Scene-based question data:
┄┄┄┄┄┄┄┄┄┄┄┄┄┄┄┄┄┄┄┄

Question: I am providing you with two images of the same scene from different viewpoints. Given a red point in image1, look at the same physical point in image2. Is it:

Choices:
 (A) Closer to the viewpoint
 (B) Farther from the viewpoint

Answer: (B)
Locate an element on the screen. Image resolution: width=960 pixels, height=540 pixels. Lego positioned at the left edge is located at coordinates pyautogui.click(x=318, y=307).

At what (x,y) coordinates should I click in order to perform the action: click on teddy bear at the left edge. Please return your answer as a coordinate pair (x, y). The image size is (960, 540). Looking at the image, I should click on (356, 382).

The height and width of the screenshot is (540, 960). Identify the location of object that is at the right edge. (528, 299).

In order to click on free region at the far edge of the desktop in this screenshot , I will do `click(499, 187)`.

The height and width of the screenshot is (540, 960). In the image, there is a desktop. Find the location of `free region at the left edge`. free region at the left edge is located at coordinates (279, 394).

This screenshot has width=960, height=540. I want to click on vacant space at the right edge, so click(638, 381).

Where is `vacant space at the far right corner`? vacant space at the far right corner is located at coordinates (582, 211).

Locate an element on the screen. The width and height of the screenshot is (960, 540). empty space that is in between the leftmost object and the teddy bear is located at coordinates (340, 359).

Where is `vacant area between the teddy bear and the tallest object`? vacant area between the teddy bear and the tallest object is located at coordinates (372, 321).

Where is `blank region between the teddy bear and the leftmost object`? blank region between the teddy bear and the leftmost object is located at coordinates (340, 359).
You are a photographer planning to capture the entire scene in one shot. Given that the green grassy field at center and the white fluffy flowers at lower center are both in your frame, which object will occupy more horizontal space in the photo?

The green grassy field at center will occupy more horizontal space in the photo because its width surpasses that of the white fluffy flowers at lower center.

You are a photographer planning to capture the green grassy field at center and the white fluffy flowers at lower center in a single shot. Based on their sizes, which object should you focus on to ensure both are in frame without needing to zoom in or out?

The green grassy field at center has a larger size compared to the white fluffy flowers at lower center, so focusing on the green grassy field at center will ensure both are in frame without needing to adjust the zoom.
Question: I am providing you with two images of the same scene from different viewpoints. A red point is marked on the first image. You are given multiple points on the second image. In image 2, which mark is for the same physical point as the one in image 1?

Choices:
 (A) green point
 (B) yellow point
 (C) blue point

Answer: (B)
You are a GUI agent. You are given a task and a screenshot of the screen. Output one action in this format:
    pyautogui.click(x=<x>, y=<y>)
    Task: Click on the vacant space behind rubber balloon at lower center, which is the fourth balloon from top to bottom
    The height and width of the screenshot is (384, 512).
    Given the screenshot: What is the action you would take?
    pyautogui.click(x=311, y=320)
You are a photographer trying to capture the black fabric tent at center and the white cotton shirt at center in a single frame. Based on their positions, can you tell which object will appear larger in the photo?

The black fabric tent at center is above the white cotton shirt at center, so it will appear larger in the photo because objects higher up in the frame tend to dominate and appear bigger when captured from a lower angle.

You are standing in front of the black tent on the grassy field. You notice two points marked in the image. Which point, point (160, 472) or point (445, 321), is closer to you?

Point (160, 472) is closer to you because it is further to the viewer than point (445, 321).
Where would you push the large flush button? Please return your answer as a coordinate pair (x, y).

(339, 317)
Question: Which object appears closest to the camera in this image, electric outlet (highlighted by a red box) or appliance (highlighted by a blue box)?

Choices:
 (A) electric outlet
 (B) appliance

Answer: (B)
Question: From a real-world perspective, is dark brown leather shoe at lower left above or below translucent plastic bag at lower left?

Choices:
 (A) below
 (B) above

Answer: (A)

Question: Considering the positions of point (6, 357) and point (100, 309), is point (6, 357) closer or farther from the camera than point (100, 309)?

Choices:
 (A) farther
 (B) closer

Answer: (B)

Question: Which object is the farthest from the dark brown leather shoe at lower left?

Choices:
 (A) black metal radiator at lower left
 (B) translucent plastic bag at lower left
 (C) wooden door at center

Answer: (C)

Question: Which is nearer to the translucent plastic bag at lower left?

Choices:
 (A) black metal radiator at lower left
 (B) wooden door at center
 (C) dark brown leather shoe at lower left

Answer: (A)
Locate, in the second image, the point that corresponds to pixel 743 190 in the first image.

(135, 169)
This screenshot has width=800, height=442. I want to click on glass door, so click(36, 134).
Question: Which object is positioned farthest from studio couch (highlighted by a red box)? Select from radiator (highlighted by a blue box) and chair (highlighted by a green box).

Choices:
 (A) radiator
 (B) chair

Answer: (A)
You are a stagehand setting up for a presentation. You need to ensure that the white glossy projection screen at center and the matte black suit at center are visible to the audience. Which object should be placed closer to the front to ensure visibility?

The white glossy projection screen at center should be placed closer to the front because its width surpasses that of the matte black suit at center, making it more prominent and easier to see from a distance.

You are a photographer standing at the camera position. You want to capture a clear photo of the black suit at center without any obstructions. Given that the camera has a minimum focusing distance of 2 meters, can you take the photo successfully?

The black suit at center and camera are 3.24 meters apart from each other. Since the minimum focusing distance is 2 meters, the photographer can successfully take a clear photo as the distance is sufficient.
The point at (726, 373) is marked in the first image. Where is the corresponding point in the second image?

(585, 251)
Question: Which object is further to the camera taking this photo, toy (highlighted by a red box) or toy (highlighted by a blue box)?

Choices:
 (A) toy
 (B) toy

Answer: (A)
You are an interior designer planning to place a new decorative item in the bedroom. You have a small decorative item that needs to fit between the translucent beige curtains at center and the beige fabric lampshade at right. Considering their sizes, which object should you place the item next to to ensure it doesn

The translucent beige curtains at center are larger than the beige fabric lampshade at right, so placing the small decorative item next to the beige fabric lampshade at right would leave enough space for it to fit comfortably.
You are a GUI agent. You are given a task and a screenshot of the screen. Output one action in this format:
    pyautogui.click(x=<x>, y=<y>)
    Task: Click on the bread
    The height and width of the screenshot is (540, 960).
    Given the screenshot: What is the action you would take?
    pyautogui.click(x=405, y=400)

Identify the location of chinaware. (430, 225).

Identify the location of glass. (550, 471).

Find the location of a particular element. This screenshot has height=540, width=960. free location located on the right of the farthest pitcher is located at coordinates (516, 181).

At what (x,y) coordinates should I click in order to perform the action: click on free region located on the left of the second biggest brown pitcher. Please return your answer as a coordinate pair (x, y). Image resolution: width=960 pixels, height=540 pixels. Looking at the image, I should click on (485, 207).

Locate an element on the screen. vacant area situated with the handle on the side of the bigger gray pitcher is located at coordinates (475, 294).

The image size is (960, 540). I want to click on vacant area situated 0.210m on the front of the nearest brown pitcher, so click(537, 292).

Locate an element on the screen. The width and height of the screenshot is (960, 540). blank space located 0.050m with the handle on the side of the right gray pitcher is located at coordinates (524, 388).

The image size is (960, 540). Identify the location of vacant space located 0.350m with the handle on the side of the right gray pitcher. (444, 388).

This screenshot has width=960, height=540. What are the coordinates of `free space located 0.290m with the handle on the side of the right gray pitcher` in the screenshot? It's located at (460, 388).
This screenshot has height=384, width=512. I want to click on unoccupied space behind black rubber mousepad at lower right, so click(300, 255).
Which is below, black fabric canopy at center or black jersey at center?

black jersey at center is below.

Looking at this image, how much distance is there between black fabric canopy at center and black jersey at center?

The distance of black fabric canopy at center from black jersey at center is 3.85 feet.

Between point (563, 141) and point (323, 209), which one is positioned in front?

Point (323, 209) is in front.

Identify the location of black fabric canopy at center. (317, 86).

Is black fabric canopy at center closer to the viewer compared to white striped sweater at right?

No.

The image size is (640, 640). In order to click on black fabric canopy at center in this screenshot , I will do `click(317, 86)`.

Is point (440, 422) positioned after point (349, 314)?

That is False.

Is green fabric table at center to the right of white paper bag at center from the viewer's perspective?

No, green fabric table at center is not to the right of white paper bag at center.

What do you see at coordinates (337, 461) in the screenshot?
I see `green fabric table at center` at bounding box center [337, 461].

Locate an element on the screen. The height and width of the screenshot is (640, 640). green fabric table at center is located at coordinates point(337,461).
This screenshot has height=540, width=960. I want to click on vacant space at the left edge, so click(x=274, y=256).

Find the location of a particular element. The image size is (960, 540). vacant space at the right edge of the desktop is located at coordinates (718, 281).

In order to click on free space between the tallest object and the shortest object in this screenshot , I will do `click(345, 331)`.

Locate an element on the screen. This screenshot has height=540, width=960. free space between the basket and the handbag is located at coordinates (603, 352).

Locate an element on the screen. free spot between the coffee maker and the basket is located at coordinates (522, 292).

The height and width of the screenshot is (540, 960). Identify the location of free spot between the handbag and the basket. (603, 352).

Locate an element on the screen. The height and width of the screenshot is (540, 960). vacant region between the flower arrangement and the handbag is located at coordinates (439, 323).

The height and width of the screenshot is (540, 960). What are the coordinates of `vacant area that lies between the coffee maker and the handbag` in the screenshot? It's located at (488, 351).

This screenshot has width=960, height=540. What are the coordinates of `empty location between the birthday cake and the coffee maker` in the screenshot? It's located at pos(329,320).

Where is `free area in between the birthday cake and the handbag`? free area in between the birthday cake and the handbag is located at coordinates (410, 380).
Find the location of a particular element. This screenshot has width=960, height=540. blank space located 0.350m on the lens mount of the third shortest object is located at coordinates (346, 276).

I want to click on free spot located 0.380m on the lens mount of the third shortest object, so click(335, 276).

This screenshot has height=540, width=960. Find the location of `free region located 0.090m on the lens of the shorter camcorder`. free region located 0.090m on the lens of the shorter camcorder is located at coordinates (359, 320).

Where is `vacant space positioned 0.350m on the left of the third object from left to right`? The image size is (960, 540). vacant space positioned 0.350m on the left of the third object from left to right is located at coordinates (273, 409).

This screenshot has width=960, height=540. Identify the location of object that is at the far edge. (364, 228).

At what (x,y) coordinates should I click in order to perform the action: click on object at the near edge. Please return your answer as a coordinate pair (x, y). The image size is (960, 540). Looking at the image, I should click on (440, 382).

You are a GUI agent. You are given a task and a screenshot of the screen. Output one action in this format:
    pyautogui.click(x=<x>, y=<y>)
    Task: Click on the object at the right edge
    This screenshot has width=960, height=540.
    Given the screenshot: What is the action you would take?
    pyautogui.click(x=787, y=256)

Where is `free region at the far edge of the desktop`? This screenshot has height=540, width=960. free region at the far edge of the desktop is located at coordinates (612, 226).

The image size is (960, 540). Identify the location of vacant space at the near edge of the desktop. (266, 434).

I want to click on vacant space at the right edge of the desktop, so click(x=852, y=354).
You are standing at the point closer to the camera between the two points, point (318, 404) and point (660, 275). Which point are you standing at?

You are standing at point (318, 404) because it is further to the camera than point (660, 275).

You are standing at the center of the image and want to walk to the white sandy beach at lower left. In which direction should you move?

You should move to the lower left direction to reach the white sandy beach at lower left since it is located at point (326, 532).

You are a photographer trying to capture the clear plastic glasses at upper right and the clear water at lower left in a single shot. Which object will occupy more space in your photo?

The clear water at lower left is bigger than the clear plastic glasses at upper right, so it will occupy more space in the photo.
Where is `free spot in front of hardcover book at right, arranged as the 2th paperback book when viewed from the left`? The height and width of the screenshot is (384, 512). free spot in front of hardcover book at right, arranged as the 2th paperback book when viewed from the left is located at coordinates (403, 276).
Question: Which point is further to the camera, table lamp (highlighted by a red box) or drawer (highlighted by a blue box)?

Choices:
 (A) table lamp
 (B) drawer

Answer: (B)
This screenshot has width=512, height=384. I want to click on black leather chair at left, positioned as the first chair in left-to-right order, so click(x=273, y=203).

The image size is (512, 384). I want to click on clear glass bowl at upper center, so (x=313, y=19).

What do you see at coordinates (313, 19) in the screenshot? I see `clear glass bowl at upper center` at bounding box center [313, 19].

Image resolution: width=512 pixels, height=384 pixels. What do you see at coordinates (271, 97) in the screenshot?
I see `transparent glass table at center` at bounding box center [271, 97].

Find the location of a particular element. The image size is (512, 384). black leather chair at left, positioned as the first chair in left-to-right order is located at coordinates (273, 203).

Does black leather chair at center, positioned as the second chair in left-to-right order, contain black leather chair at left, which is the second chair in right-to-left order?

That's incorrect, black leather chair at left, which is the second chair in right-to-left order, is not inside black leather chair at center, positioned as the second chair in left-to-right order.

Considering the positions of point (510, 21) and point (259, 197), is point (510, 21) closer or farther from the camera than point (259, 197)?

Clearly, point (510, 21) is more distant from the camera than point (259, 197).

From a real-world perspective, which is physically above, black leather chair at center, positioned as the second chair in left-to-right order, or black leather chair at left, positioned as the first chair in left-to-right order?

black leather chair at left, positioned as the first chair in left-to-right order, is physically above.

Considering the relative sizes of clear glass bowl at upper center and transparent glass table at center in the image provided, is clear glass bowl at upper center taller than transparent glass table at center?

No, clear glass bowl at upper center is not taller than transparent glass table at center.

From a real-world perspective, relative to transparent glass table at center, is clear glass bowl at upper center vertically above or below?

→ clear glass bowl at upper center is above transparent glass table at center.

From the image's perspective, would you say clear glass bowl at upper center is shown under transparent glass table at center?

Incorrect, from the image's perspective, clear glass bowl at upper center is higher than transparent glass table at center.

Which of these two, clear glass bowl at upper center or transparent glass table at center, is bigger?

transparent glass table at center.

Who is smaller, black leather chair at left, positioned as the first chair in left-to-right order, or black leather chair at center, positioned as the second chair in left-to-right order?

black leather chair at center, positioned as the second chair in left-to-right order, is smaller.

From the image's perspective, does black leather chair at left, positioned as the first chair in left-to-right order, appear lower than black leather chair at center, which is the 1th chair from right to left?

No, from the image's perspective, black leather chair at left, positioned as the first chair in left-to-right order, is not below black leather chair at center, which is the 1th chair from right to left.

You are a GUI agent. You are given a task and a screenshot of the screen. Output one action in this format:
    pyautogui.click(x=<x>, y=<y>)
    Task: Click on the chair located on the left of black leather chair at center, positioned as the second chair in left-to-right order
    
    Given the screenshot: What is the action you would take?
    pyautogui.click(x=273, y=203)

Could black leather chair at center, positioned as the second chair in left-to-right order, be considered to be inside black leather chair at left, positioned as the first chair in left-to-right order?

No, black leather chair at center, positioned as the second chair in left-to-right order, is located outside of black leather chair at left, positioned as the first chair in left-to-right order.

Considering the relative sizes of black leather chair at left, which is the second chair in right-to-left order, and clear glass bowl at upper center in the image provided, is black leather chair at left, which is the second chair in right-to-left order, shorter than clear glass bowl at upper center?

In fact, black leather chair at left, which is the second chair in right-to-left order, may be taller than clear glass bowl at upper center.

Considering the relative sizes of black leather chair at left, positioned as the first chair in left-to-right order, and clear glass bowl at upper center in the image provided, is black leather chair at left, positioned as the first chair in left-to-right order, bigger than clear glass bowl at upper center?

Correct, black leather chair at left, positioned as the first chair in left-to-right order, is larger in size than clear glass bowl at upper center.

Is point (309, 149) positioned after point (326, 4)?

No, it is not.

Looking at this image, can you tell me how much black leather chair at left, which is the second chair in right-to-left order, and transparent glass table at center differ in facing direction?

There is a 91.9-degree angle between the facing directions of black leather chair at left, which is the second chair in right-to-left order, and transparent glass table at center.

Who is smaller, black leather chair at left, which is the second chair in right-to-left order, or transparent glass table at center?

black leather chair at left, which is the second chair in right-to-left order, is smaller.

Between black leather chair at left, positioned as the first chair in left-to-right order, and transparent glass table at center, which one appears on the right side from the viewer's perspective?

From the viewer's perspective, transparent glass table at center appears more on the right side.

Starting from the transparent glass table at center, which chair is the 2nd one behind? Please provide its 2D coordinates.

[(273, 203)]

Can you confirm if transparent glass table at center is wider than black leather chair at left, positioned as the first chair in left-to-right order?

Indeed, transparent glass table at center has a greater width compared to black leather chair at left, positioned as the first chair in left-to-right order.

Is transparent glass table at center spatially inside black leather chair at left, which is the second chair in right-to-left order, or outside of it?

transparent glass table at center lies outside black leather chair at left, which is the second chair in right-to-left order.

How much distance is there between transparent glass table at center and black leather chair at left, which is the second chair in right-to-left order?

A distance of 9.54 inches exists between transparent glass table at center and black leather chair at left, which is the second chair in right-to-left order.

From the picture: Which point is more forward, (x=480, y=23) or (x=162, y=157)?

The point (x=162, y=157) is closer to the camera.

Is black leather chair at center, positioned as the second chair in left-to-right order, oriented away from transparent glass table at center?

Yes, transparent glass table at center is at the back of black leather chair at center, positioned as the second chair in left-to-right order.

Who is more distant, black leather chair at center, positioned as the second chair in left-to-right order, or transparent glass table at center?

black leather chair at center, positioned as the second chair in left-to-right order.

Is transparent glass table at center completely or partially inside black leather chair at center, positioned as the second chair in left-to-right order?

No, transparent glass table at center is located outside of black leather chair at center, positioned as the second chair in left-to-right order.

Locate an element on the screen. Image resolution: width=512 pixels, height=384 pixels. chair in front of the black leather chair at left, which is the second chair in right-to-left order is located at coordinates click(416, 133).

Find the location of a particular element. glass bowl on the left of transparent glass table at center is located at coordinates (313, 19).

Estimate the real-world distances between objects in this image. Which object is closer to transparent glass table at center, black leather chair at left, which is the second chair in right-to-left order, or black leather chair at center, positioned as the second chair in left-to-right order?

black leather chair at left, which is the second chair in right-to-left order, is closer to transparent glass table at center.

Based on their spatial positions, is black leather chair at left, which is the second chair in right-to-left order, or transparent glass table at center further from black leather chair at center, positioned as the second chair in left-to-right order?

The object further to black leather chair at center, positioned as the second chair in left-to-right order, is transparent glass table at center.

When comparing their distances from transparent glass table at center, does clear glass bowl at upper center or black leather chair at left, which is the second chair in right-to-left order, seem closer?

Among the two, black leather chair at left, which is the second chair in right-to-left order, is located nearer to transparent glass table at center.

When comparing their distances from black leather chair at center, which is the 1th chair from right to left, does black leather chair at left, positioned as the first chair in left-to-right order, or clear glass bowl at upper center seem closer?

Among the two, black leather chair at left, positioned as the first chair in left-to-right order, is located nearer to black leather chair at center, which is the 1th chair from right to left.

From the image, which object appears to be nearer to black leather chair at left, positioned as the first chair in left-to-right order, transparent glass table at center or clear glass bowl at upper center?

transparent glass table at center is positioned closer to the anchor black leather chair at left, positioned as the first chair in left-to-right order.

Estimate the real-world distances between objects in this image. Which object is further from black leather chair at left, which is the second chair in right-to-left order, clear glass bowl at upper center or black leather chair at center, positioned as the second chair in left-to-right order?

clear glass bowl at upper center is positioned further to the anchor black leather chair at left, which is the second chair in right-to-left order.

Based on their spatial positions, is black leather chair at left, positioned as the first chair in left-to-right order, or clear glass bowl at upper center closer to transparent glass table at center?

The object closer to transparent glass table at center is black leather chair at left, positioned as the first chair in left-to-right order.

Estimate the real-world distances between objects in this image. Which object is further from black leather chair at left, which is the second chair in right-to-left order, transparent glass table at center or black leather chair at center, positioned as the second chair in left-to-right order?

┄┄┄┄┄┄┄┄┄┄┄┄┄┄┄┄┄┄┄┄

Switch "teddy bear" to "toy truck" in the data, starting with its first line and going on through the line with "The height and width of the screenshot is (540, 960). In". Leave everything else unchanged and give back only those lines.

Question: I am providing you with two images of the same scene from different viewpoints. Given a red point in image1, look at the same physical point in image2. Is it:

Choices:
 (A) Closer to the viewpoint
 (B) Farther from the viewpoint

Answer: (B)
Locate an element on the screen. Image resolution: width=960 pixels, height=540 pixels. Lego positioned at the left edge is located at coordinates pyautogui.click(x=318, y=307).

At what (x,y) coordinates should I click in order to perform the action: click on toy truck at the left edge. Please return your answer as a coordinate pair (x, y). The image size is (960, 540). Looking at the image, I should click on (356, 382).

The height and width of the screenshot is (540, 960). Identify the location of object that is at the right edge. (528, 299).

In order to click on free region at the far edge of the desktop in this screenshot , I will do `click(499, 187)`.

The height and width of the screenshot is (540, 960). In the image, there is a desktop. Find the location of `free region at the left edge`. free region at the left edge is located at coordinates (279, 394).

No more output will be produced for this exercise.